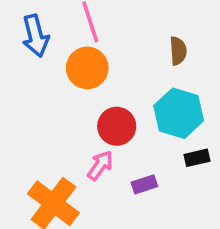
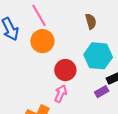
purple rectangle: (144, 184) -> (102, 92), moved

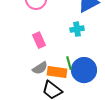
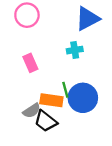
gray semicircle: (40, 68) -> (32, 111), moved

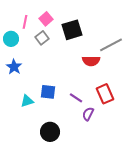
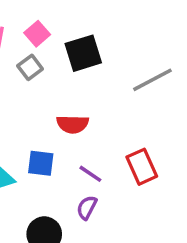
red semicircle: (91, 61) -> (73, 124), moved
purple semicircle: (88, 114) -> (87, 208), moved

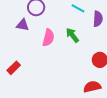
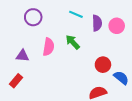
purple triangle: (23, 25) -> (22, 56), moved

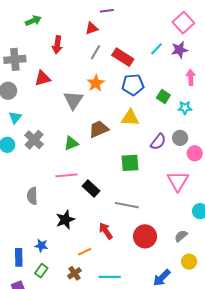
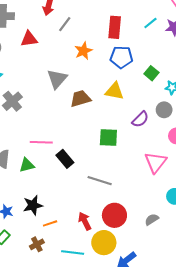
gray line: (96, 52) -> (65, 24), moved
red rectangle: (123, 57) -> (115, 27), turned 55
gray triangle: (73, 100) -> (57, 79), moved
gray circle: (180, 138) -> (164, 110), moved
green triangle: (71, 143) -> (27, 165), moved
black star: (65, 220) -> (33, 205), moved
red arrow: (106, 231) -> (85, 221), moved
yellow circle: (189, 262) -> (104, 243), moved, size x1.5

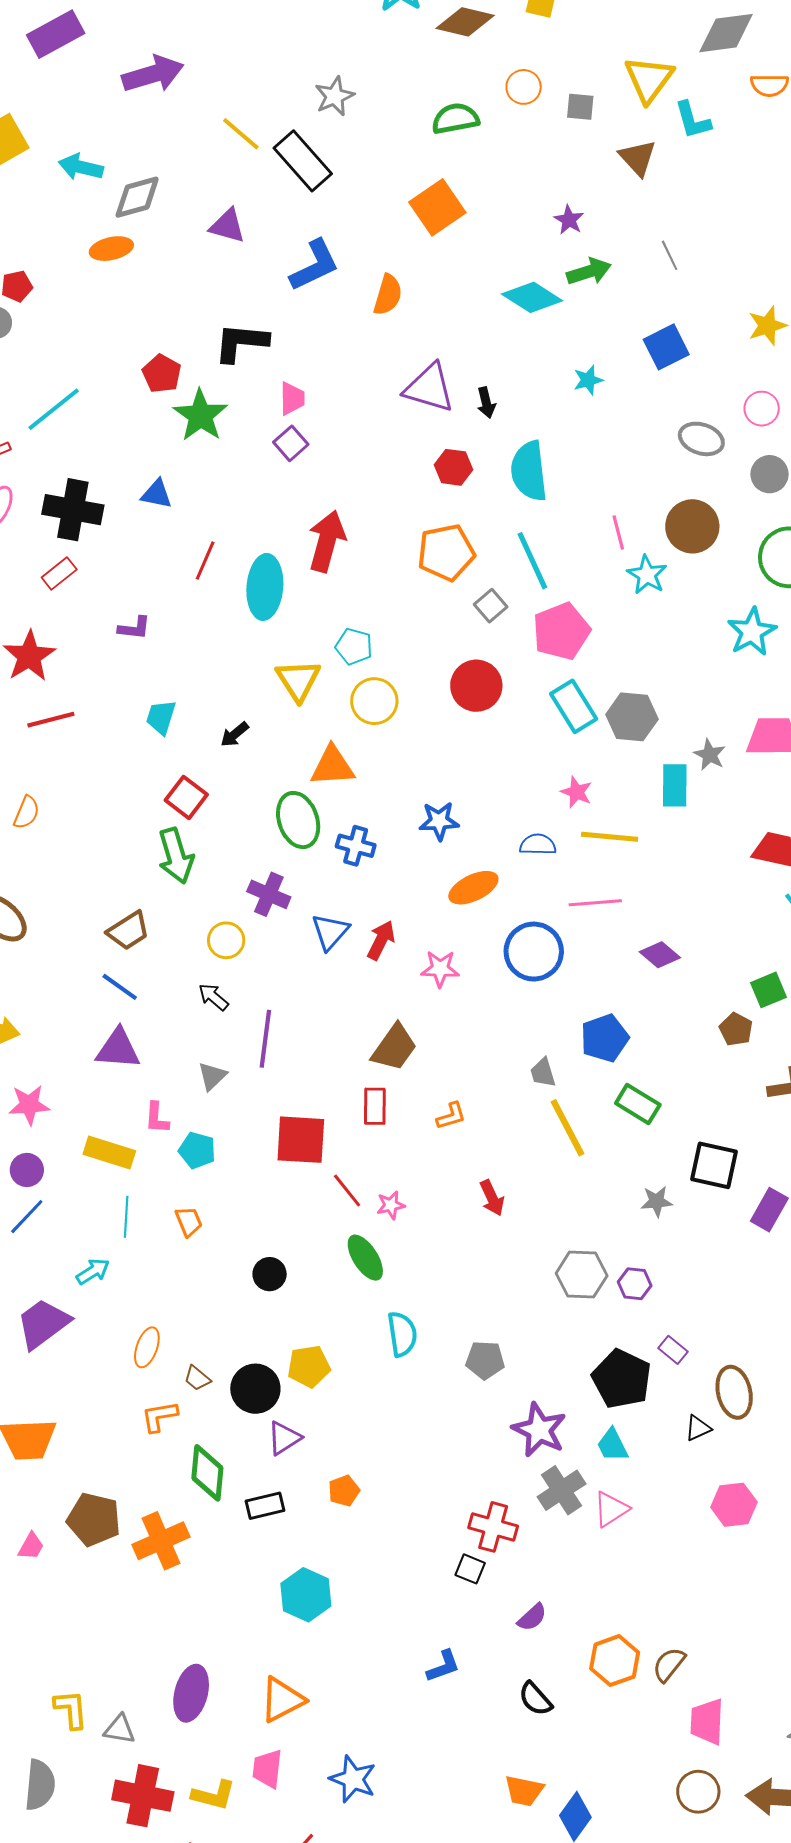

------------------------------------------------------------------------

**TASK TO CARRY OUT**
Excluding all pictures, reproduce the records exactly as they appear above.

**RESPONSE TO THE TASK**
purple rectangle: (144, 184) -> (102, 92), moved

gray semicircle: (40, 68) -> (32, 111), moved

red semicircle: (91, 61) -> (73, 124), moved
purple semicircle: (88, 114) -> (87, 208), moved

purple triangle: (23, 25) -> (22, 56), moved

gray line: (96, 52) -> (65, 24), moved
red rectangle: (123, 57) -> (115, 27), turned 55
gray triangle: (73, 100) -> (57, 79), moved
gray circle: (180, 138) -> (164, 110), moved
green triangle: (71, 143) -> (27, 165), moved
black star: (65, 220) -> (33, 205), moved
red arrow: (106, 231) -> (85, 221), moved
yellow circle: (189, 262) -> (104, 243), moved, size x1.5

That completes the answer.